Description of the task: Make an exact copy, from the records below, of the lines from the line containing "camera: 25 degrees left, 10 degrees up" to the line containing "(451, 499) = (207, 386): green", both lines included, excluding pictures.

Provided entries:
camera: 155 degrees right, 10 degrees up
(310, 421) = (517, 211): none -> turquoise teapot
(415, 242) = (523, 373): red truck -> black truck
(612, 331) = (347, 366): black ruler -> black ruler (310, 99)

---

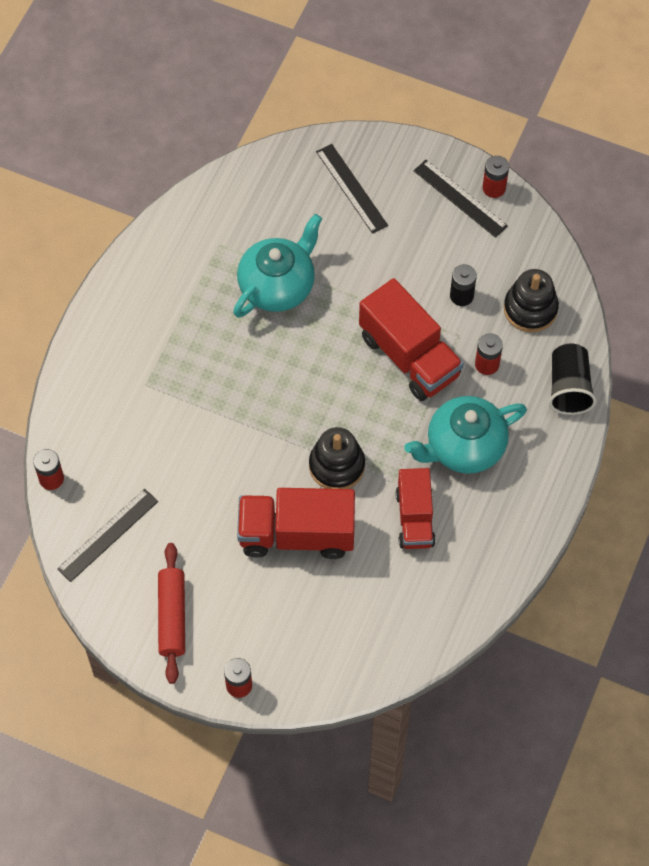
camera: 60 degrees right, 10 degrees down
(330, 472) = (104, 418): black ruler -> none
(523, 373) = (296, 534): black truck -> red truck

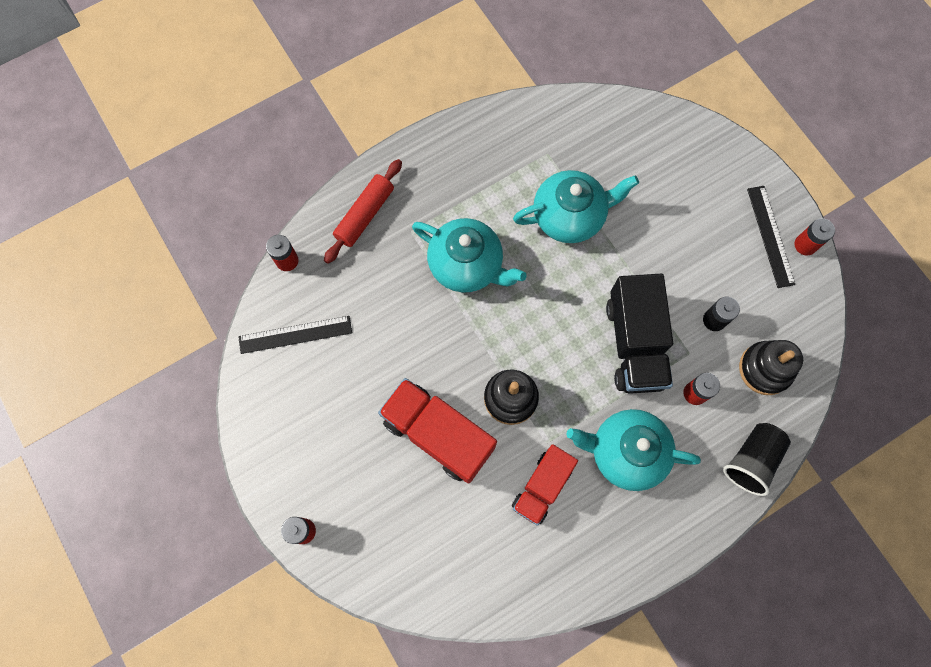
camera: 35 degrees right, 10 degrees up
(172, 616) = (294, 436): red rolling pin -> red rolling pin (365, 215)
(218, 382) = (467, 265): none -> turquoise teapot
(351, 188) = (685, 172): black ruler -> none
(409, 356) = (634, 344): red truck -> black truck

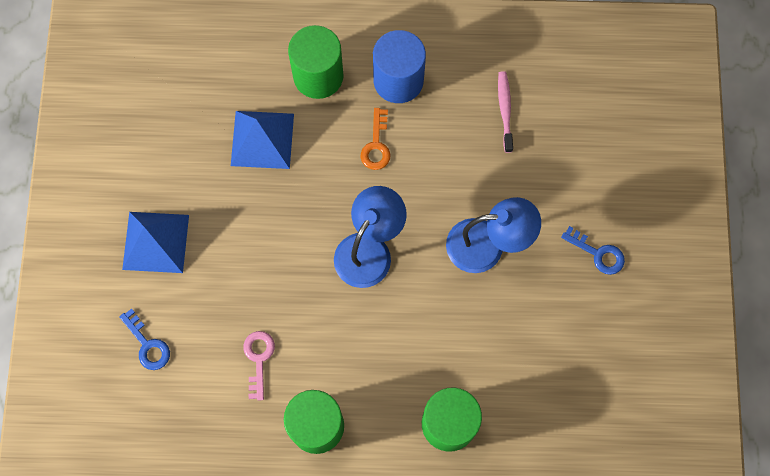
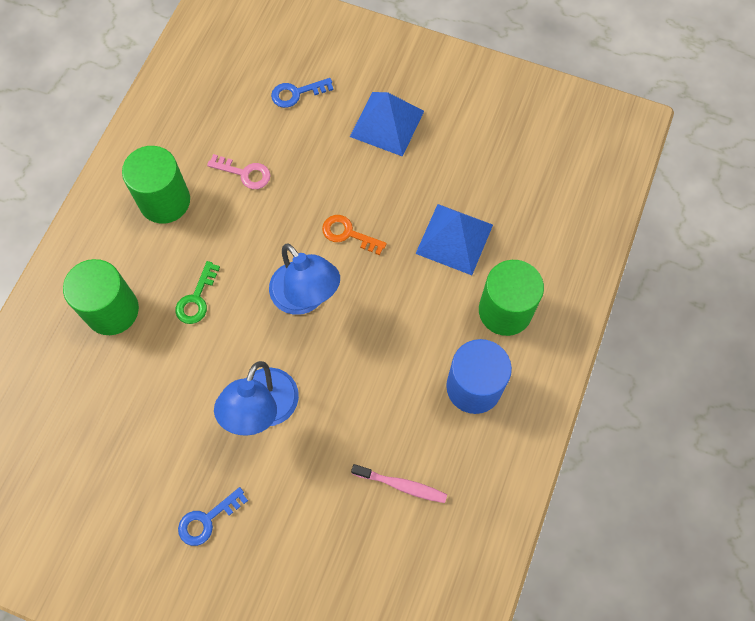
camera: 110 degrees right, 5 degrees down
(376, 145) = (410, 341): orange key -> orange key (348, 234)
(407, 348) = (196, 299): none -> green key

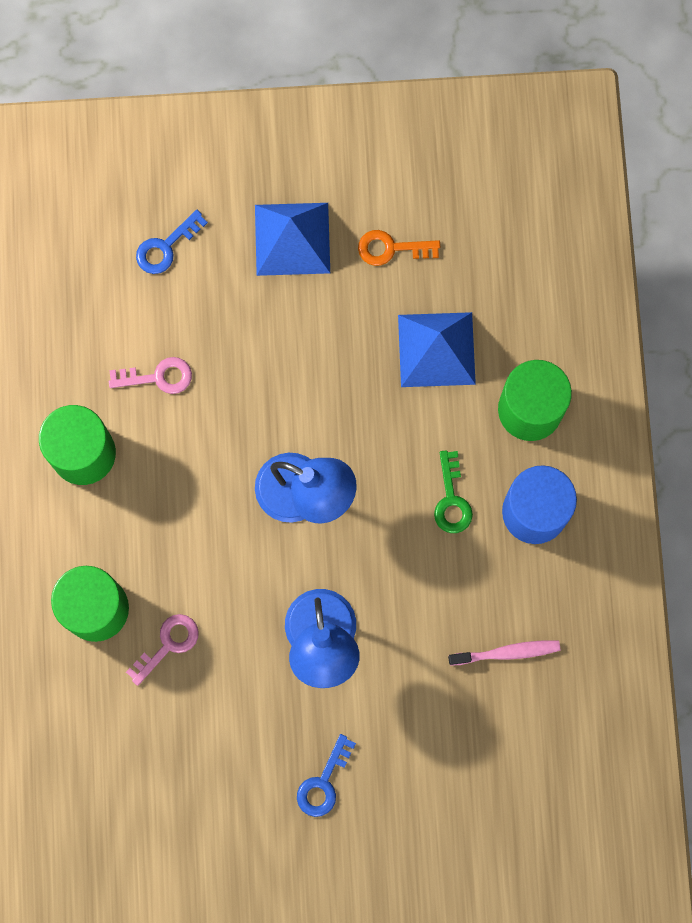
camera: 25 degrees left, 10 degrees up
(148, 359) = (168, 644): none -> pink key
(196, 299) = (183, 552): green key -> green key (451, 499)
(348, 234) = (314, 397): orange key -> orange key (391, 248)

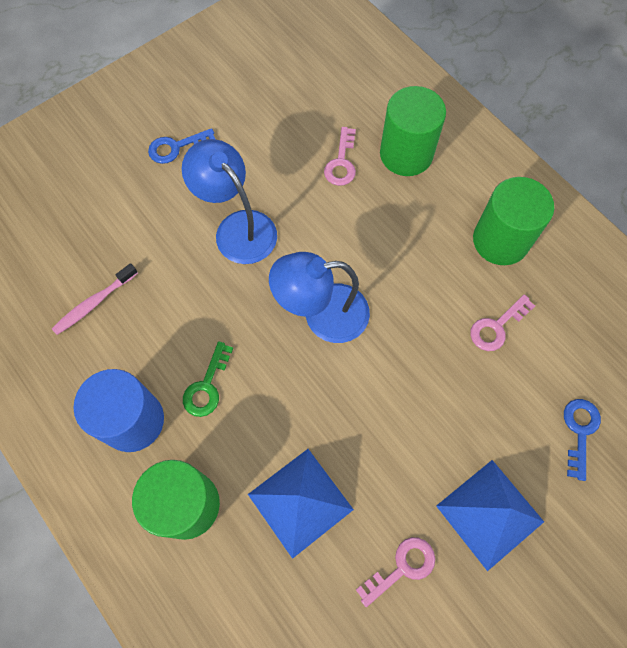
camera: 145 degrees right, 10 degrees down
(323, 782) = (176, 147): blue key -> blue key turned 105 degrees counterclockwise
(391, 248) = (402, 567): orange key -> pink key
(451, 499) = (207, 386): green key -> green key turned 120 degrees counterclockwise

--

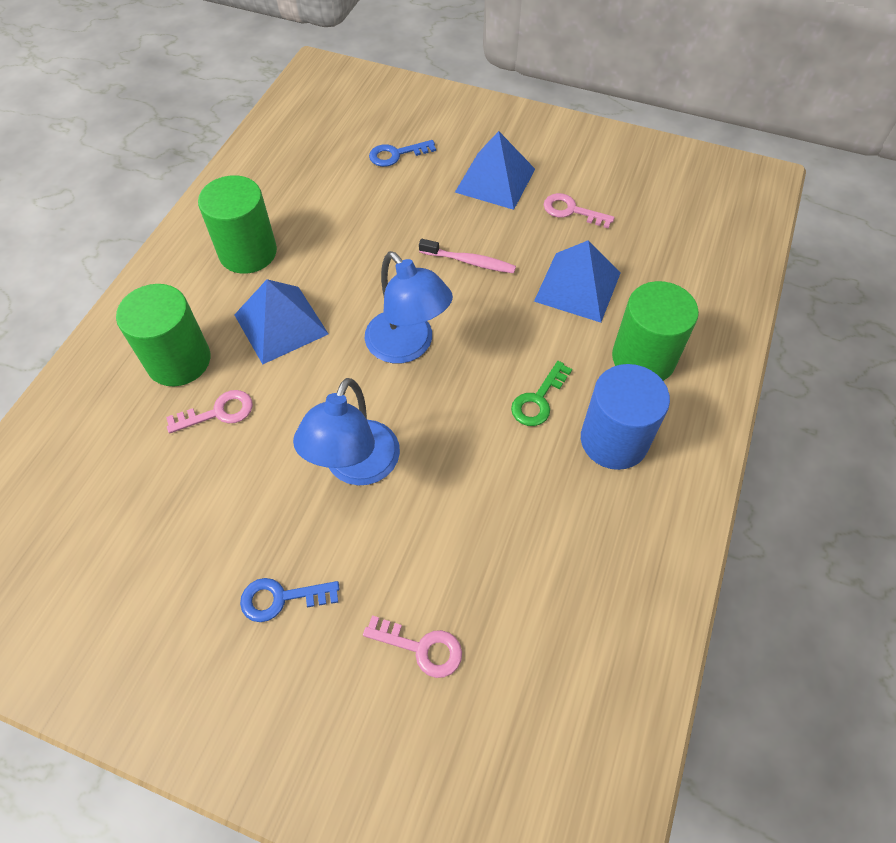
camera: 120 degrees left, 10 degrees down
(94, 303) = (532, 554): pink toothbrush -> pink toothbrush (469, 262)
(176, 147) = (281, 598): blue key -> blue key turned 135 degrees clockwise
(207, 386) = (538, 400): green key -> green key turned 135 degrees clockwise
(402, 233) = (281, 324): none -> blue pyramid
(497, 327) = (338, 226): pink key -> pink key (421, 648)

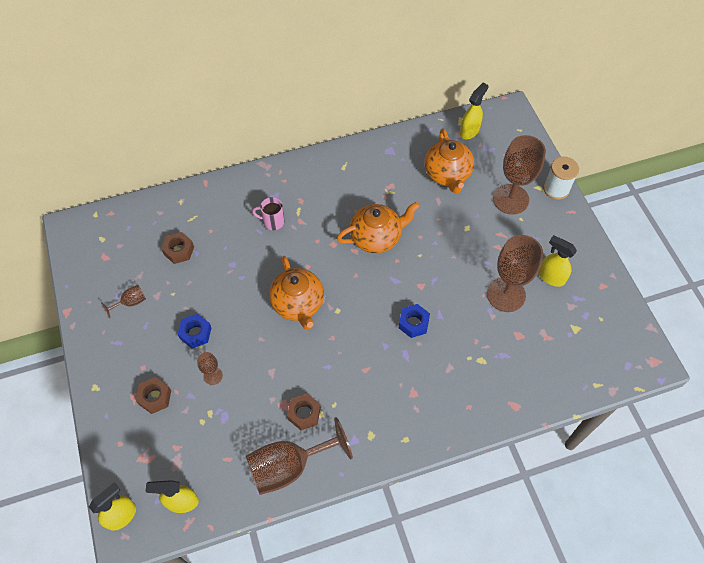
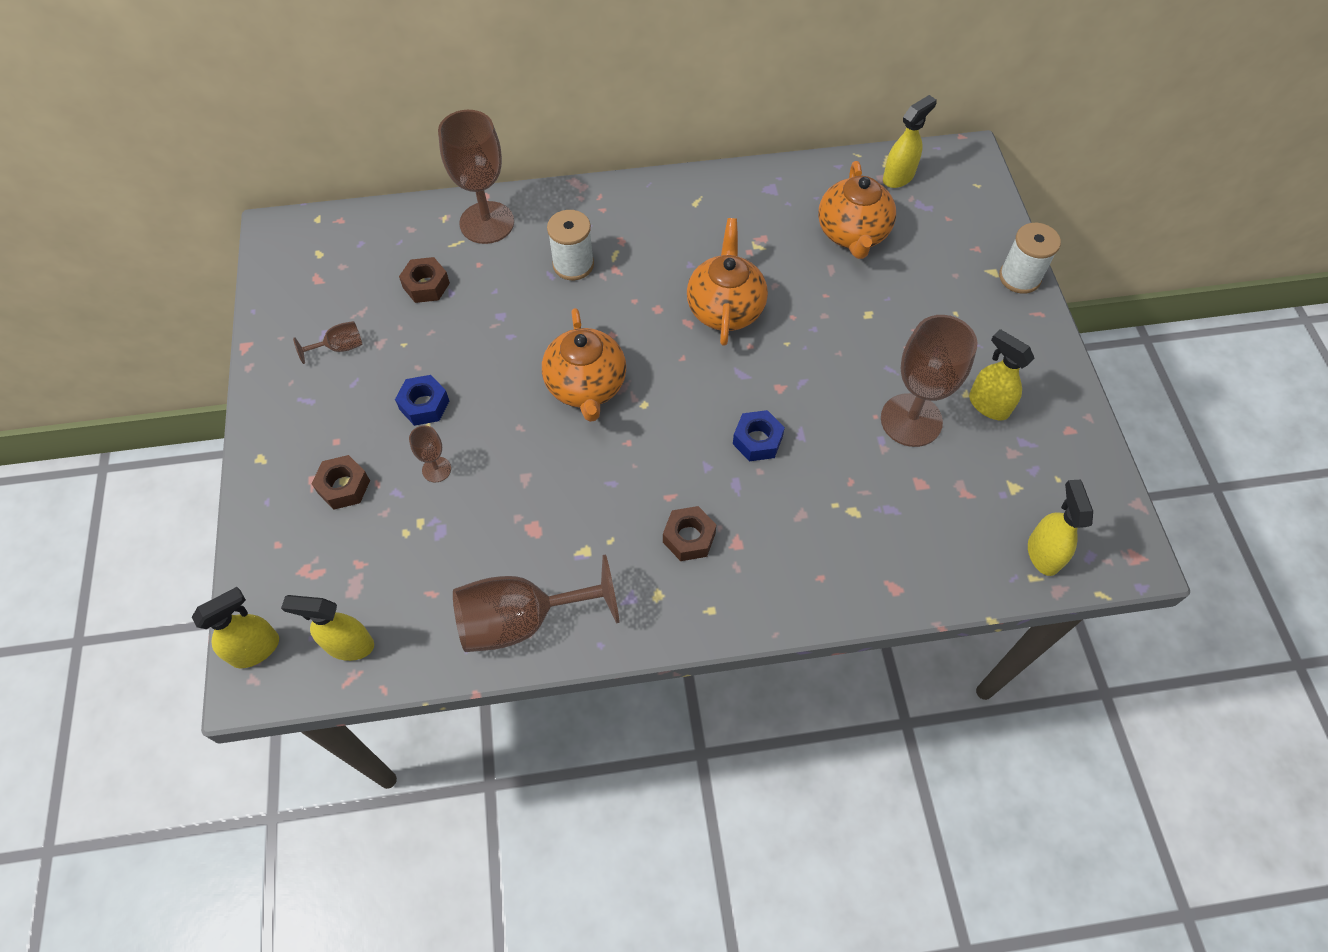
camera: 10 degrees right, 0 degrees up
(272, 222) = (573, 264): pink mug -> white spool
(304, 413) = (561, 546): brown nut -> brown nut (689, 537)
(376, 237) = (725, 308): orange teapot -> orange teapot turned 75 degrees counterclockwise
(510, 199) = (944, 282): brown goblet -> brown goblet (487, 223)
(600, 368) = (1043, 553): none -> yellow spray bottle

Task solution:
camera: 25 degrees left, 10 degrees up
(148, 359) = (168, 644): none -> pink key
(196, 299) = (183, 552): green key -> green key (451, 499)
(348, 234) = (314, 397): orange key -> orange key (391, 248)

camera: 145 degrees right, 10 degrees down
(323, 782) = (176, 147): blue key -> blue key turned 105 degrees counterclockwise
(391, 248) = (402, 567): orange key -> pink key
(451, 499) = (207, 386): green key -> green key turned 120 degrees counterclockwise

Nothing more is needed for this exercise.